- Opening Delimiter -

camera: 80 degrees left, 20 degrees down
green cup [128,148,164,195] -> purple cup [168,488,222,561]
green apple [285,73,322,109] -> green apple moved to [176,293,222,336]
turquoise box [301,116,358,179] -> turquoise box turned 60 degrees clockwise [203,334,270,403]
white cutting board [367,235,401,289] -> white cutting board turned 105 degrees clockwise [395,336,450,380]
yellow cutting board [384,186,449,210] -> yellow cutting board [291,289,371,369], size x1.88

- Closing Delimiter -

- _Exercise description_: What number of lines in the records contain the word "clockwise"? Answer with that number alone.

- _Result of the task_: 2